Start of Block
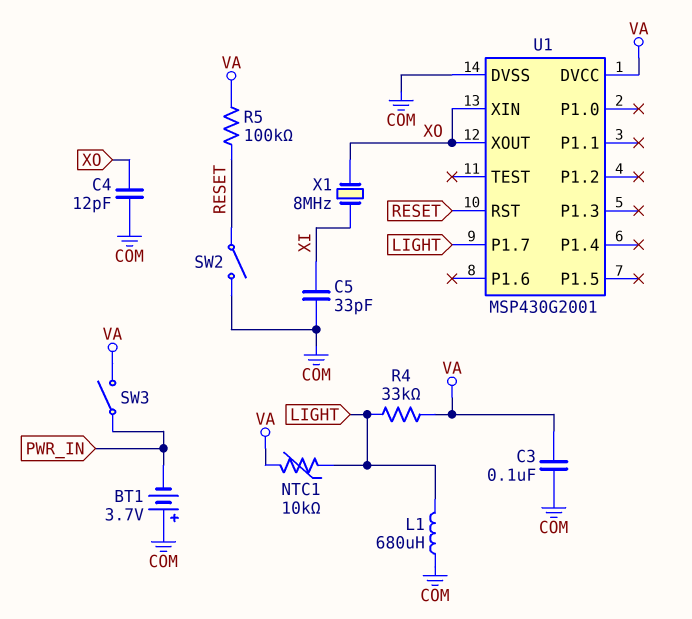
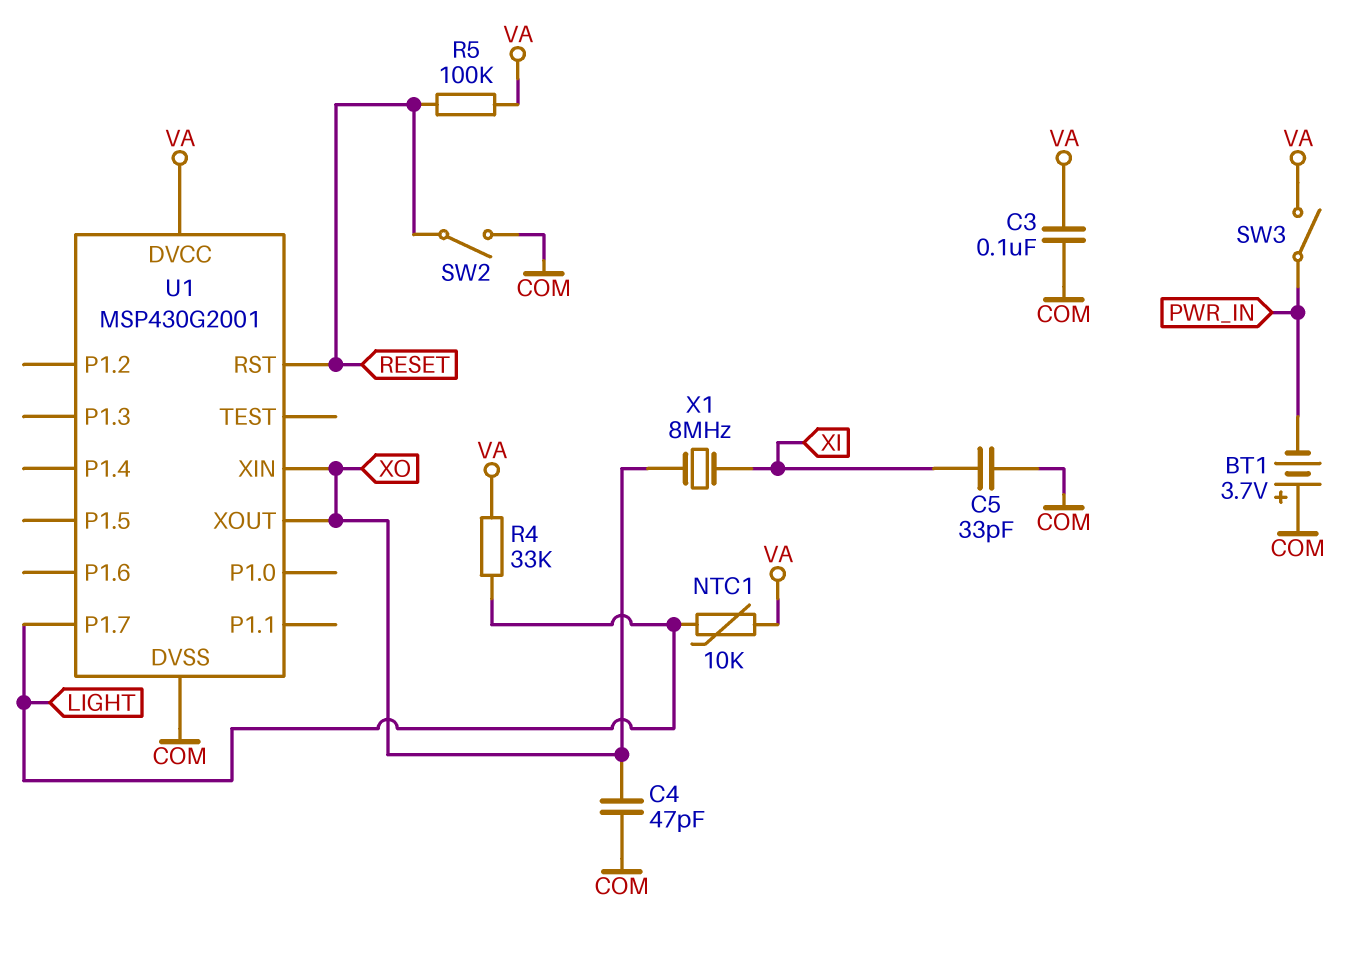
C4: 12pF (COM, XO) -> 47pF (COM, XO)
L1: 680uH (COM, LIGHT) -> none

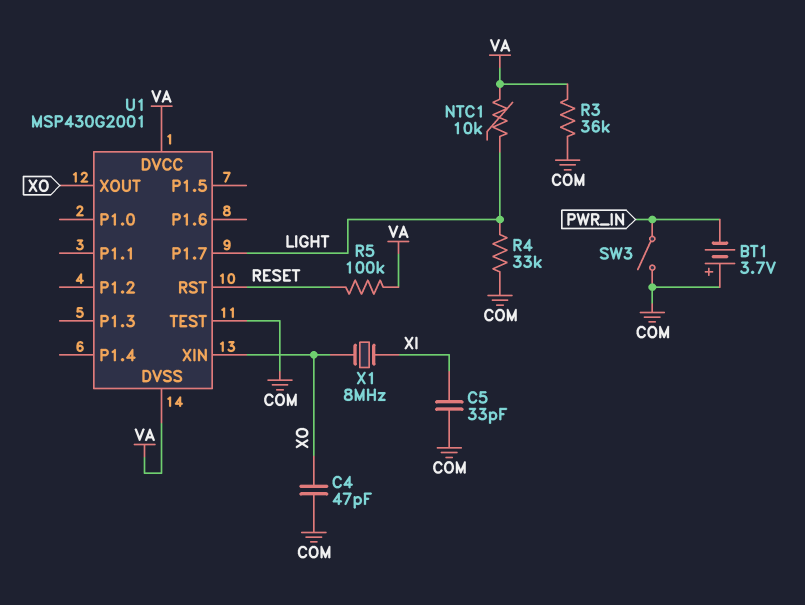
C3: 100nF (COM, VA) -> none
R3: none -> 36k (COM, VA)
R4: 33k (LIGHT, VA) -> 33k (COM, LIGHT)
SW2: switch (COM, RESET) -> none
SW3: switch (PWR_IN, VA) -> switch (COM, PWR_IN)
U1 pin DVSS: COM -> VA
U1 pin TEST: none -> COM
End of Block
◆ ACTION ITEM
Restate the listing above word for word and skip each picture.

◆ TASK RESULT
C4: 12pF (COM, XO) -> 47pF (COM, XO)
L1: 680uH (COM, LIGHT) -> none

C3: 100nF (COM, VA) -> none
R3: none -> 36k (COM, VA)
R4: 33k (LIGHT, VA) -> 33k (COM, LIGHT)
SW2: switch (COM, RESET) -> none
SW3: switch (PWR_IN, VA) -> switch (COM, PWR_IN)
U1 pin DVSS: COM -> VA
U1 pin TEST: none -> COM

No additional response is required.